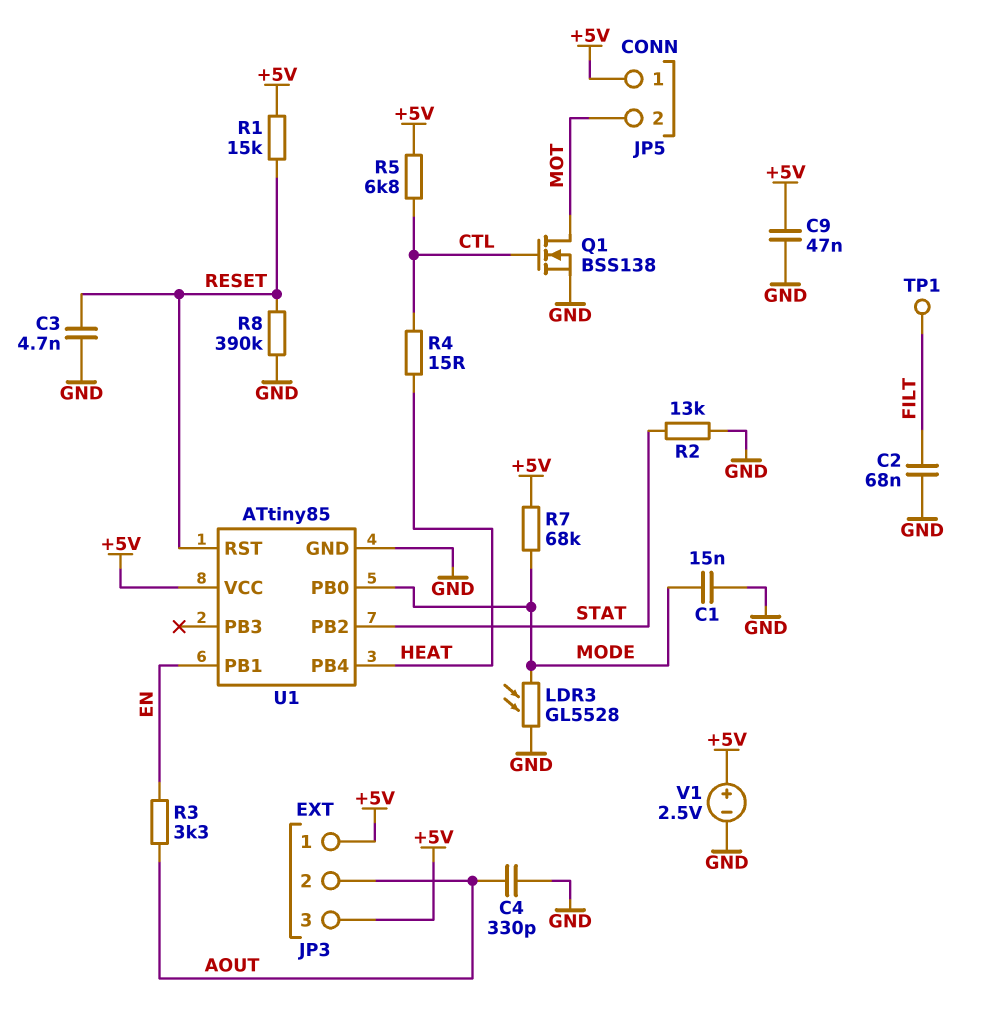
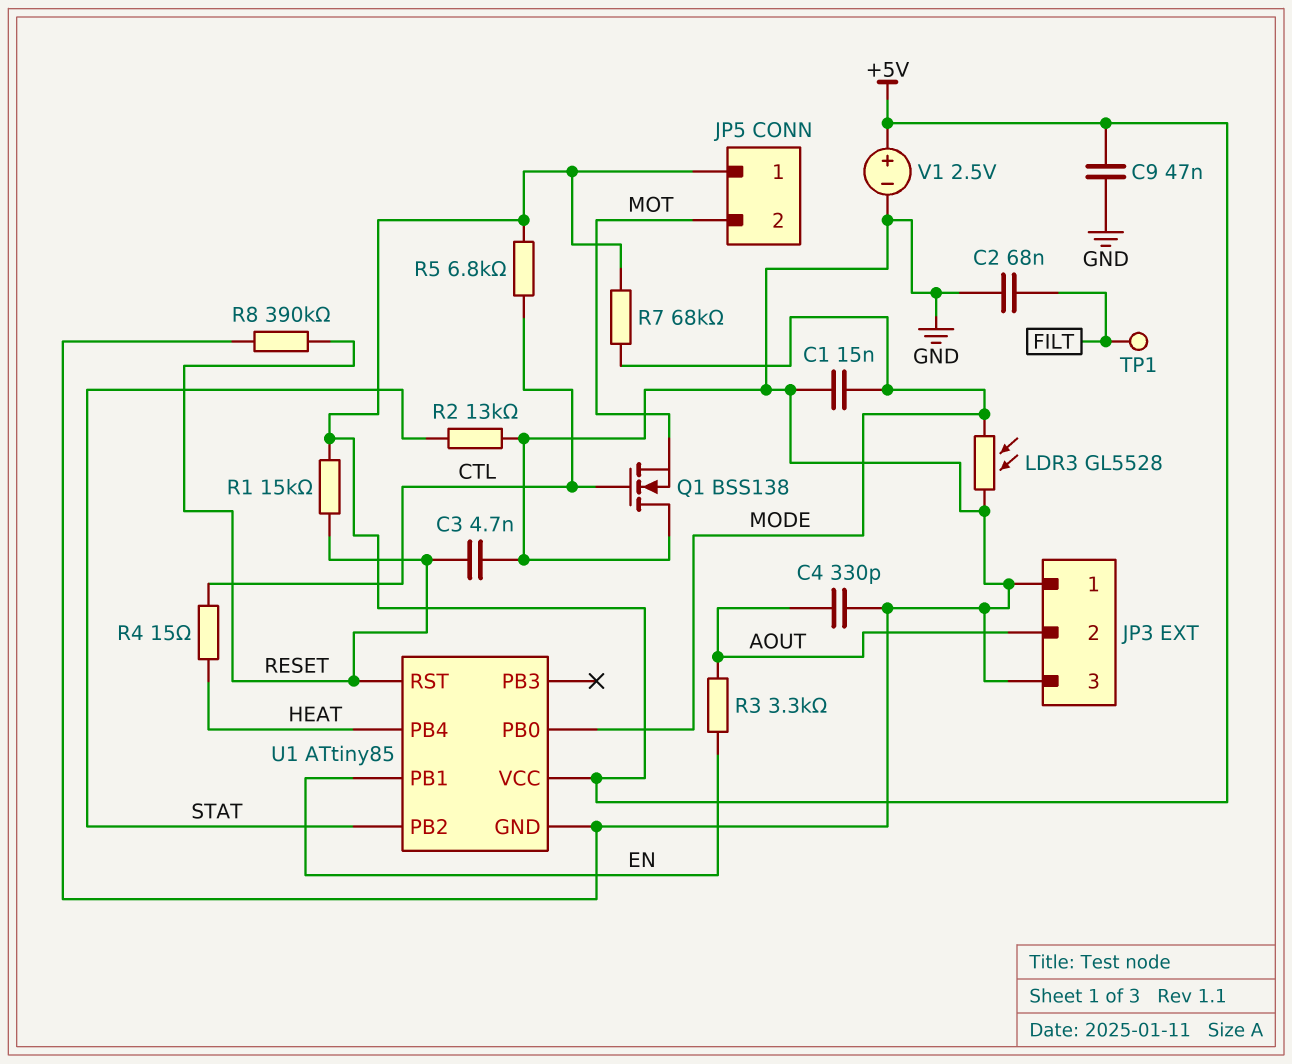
JP3 pin 1: +5V -> GND
JP3 pin 3: +5V -> GND
Q1: NMOS BSS138 (G CTL, D MOT, S GND) -> NMOS BSS138 (G CTL, D GND, S MOT)

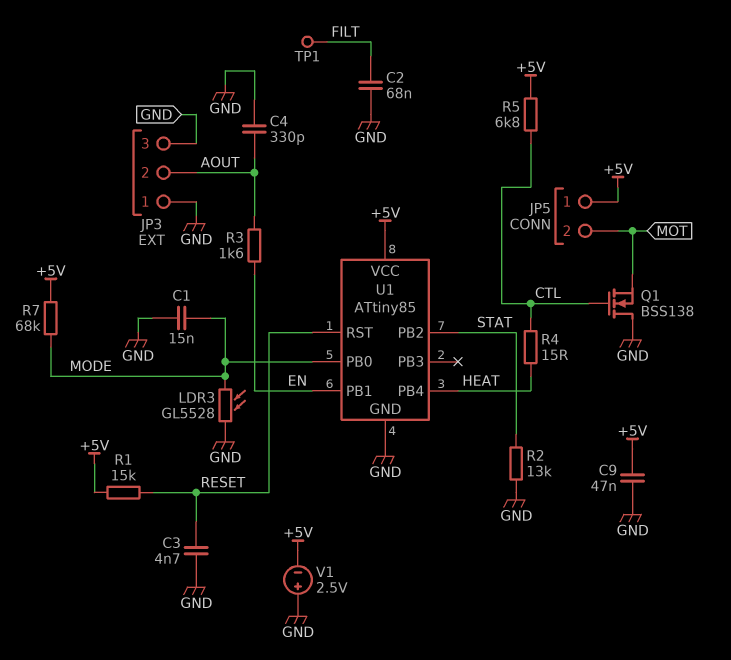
R3: 3.3k (AOUT, EN) -> 1.6k (AOUT, EN)
R8: 390k (GND, RESET) -> none
V1: 2.5V (plus +5V, minus GND) -> 2.5V (plus GND, minus +5V)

## GOAL OF THE EXERCISE:
Reproduce the final stretch of the data above: every line from the one holding "R3: 3.3k (AOUT, EN) -> 1.6k (AOUT, EN)" through the end, inclusive, exactly as written and nothing else.

## RESPONSE:
R3: 3.3k (AOUT, EN) -> 1.6k (AOUT, EN)
R8: 390k (GND, RESET) -> none
V1: 2.5V (plus +5V, minus GND) -> 2.5V (plus GND, minus +5V)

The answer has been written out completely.